--- SUPPLIED RECORDS Enclosed Below ---
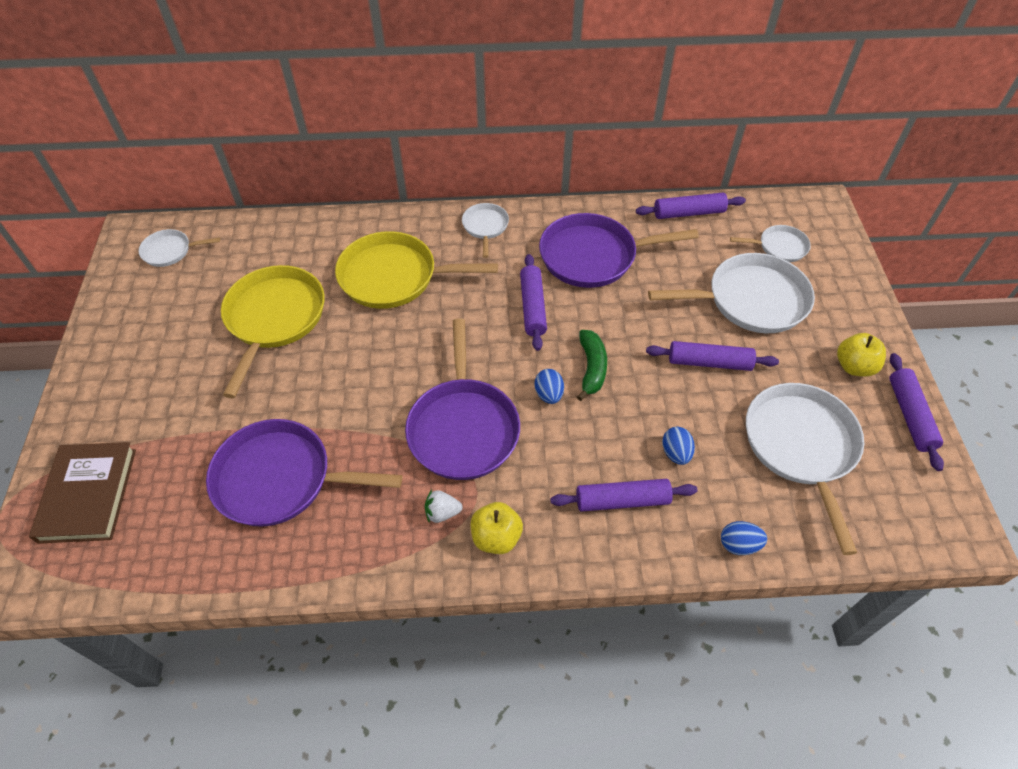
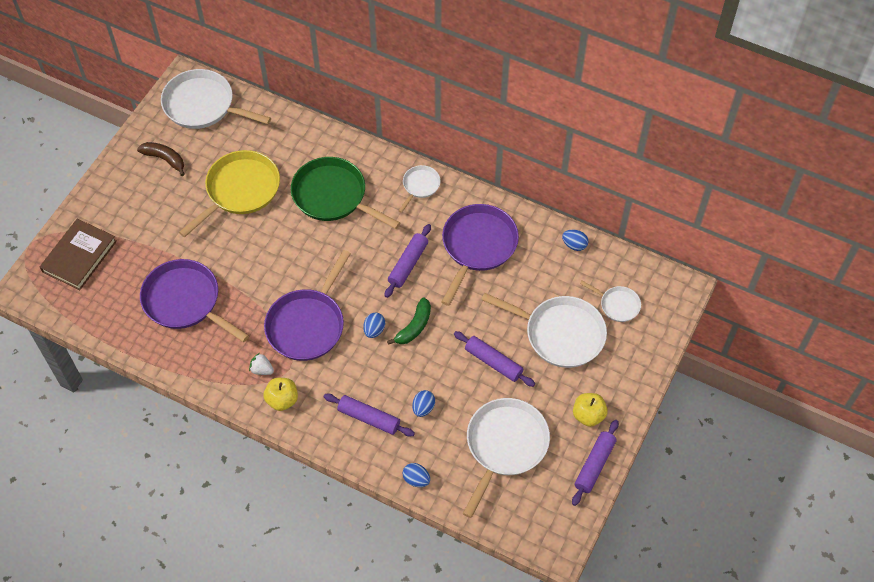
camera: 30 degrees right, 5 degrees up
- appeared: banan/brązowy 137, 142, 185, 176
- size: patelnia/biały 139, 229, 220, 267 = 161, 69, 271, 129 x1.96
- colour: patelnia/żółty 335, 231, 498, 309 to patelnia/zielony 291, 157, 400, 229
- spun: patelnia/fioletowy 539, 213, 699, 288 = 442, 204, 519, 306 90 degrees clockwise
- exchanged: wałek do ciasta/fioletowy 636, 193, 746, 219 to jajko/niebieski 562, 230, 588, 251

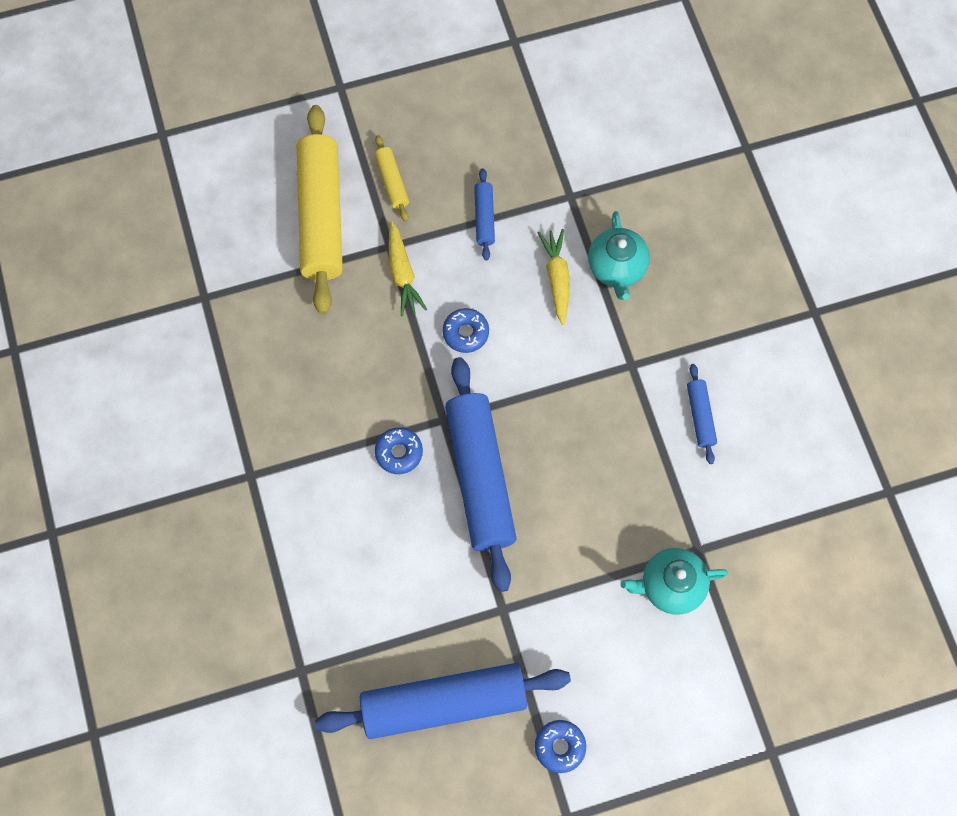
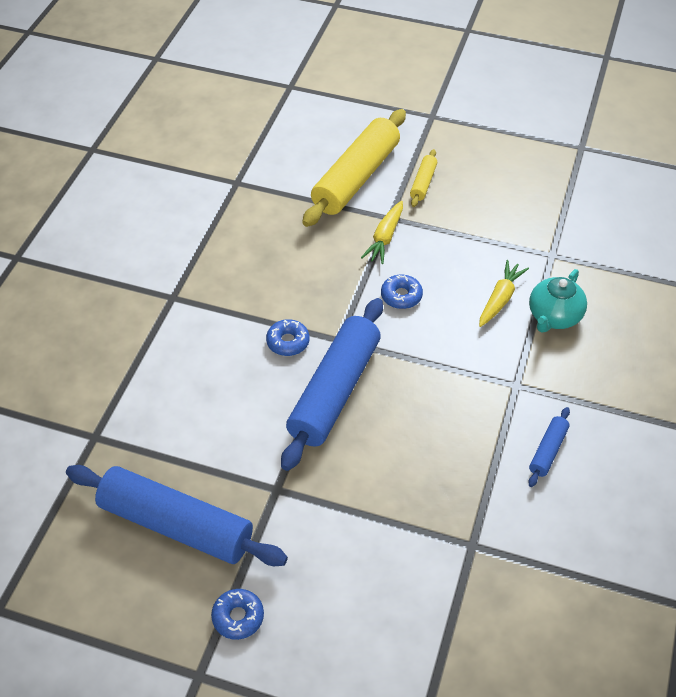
camera: 35 degrees right, 20 degrees down
- missing: wałek do ciasta/niebieski 474, 168, 495, 260
- missing: imbryk/turkusowy 621, 548, 728, 615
--- End of Enclosed SUPPLIED RECORDS ---
**WHAT NEEDS TO BE DONE**
Using the material above, retype each entry exactly and omit the pictures.

**FINAL ANSWER**
camera: 30 degrees right, 5 degrees up
- appeared: banan/brązowy 137, 142, 185, 176
- size: patelnia/biały 139, 229, 220, 267 = 161, 69, 271, 129 x1.96
- colour: patelnia/żółty 335, 231, 498, 309 to patelnia/zielony 291, 157, 400, 229
- spun: patelnia/fioletowy 539, 213, 699, 288 = 442, 204, 519, 306 90 degrees clockwise
- exchanged: wałek do ciasta/fioletowy 636, 193, 746, 219 to jajko/niebieski 562, 230, 588, 251

camera: 35 degrees right, 20 degrees down
- missing: wałek do ciasta/niebieski 474, 168, 495, 260
- missing: imbryk/turkusowy 621, 548, 728, 615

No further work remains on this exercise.